[Recorded data]
————————
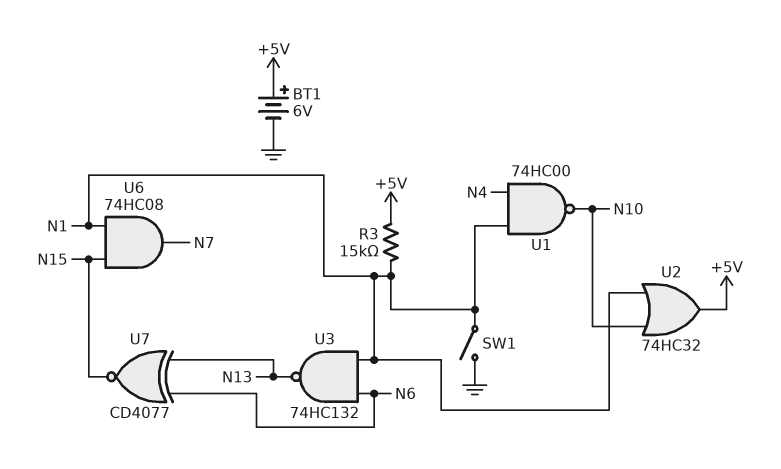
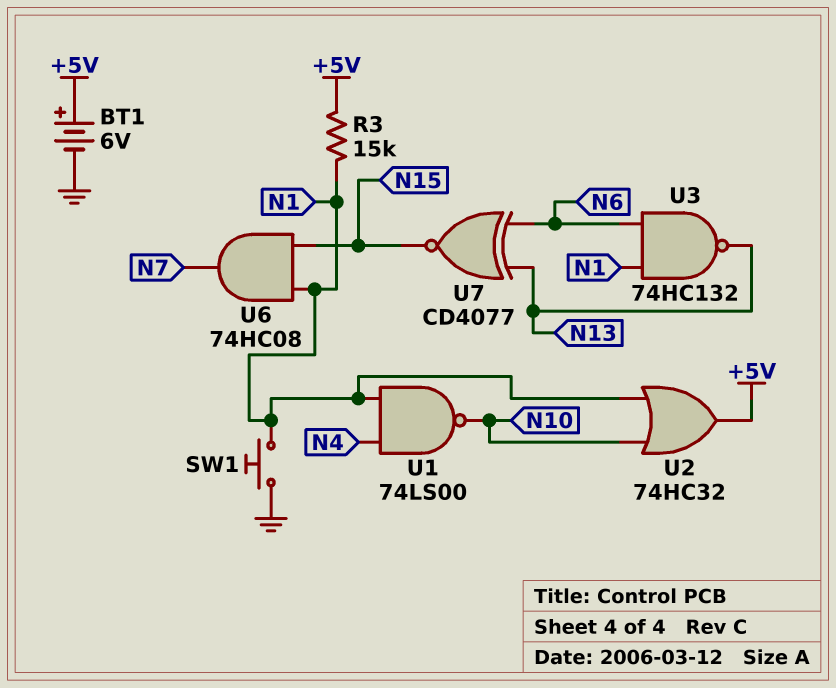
SW1: switch (GND, N1) -> button (GND, N1)
U1: NAND 74HC00 (in N1, in N4, out N10) -> NAND 74LS00 (in N1, in N4, out N10)

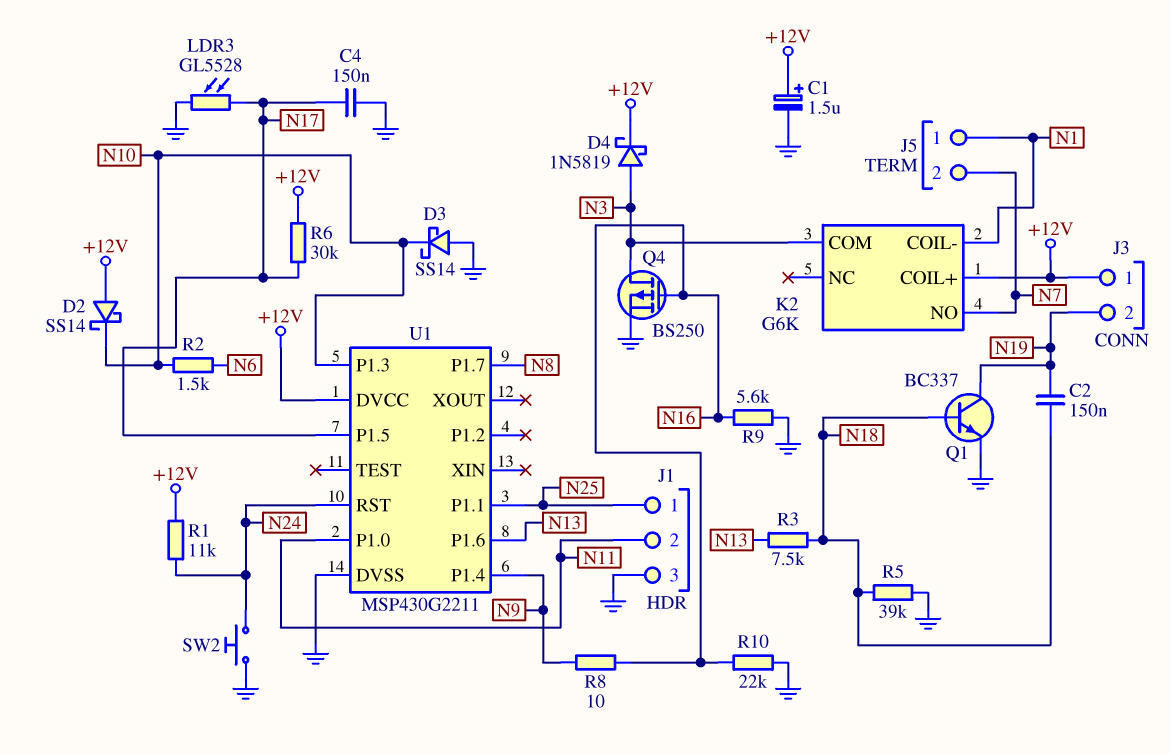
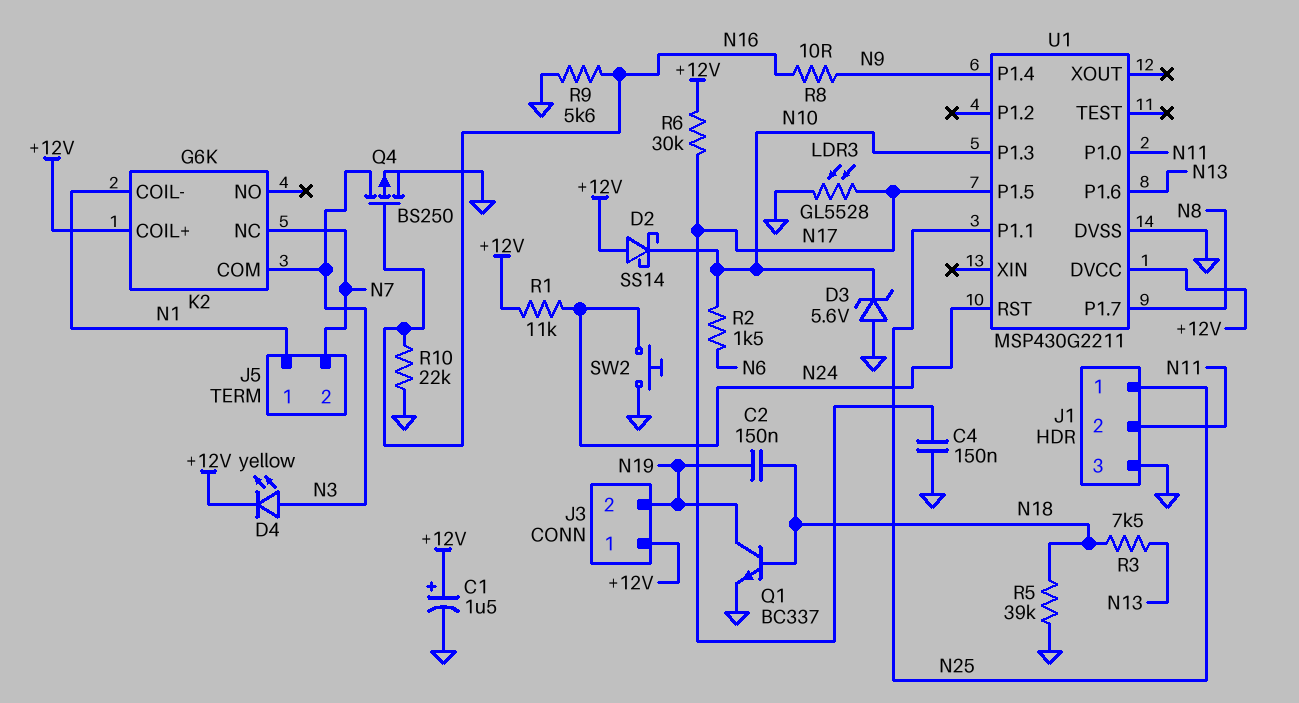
D3: schottky SS14 (A GND, K N10) -> zener 5.6V (A GND, K N10)
D4: schottky 1N5819 (A N3, K +12V) -> LED yellow (A N3, K +12V)
K2 pin NC: none -> N7
K2 pin NO: N7 -> none

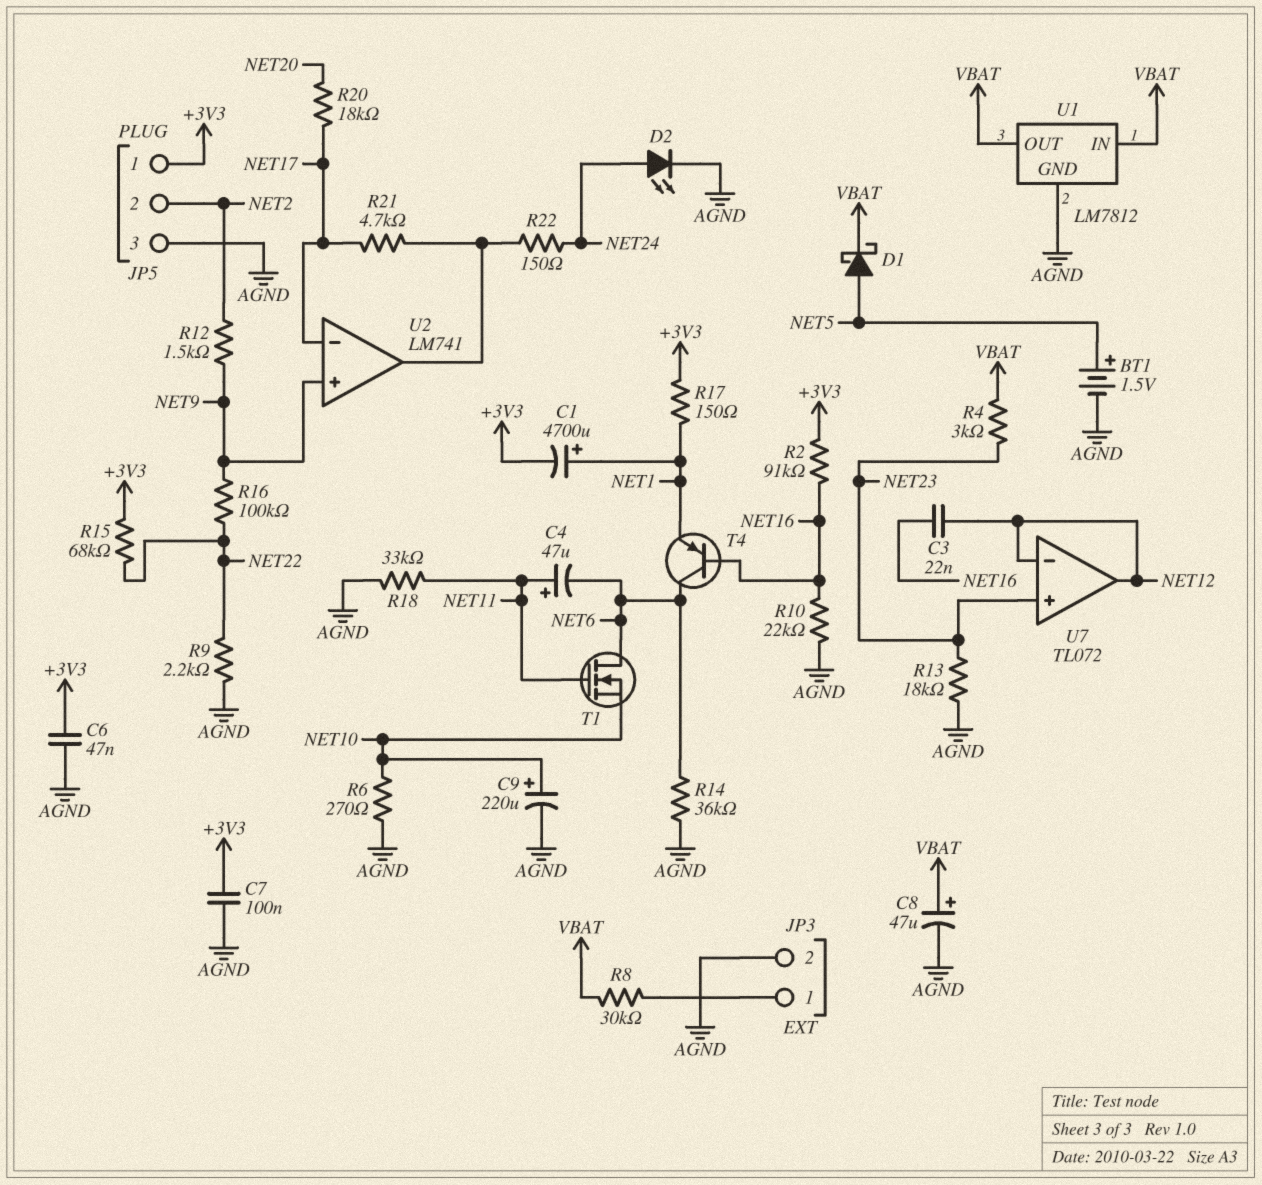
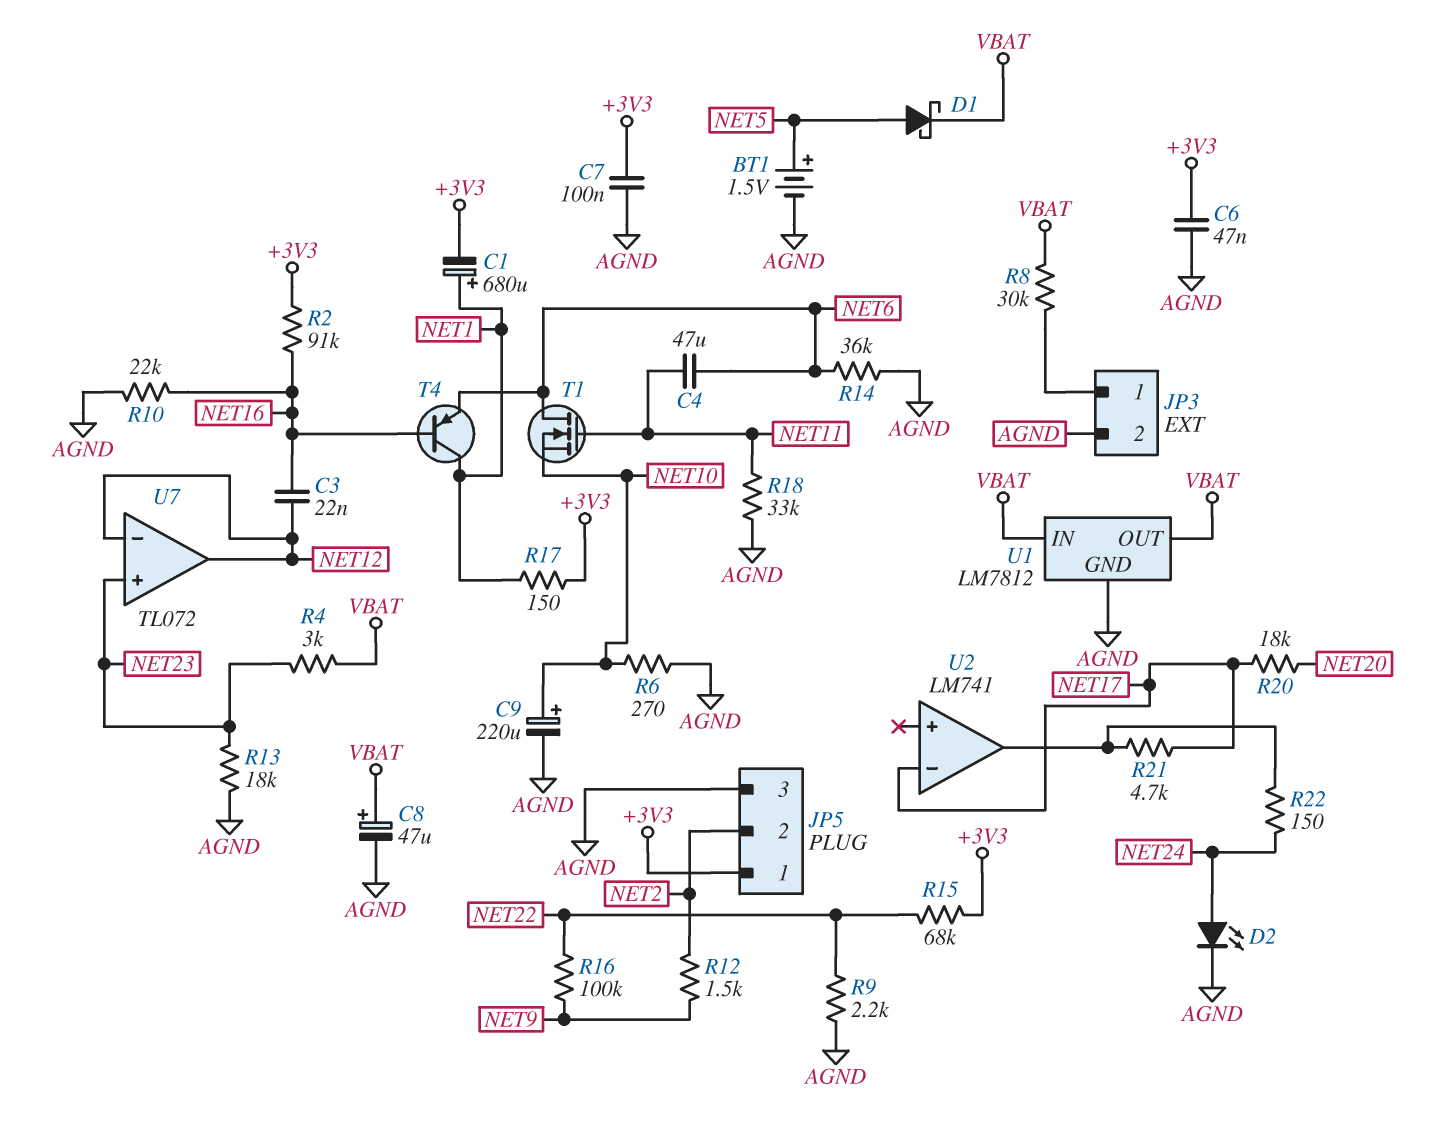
C1: 4700uF (plus NET1, minus +3V3) -> 680uF (plus NET1, minus +3V3)
C4: 47uF (plus NET11, minus NET6) -> 47uF (NET6, NET11)
T4: PNP (B NET16, C NET6, E NET1) -> PNP (B NET16, C NET1, E NET6)
U2 pin in+: NET9 -> none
————————
Problem to solve
Lines holding the word "none" are the answer; copy every one from the records above.

Exercise response
K2 pin NC: none -> N7
K2 pin NO: N7 -> none
U2 pin in+: NET9 -> none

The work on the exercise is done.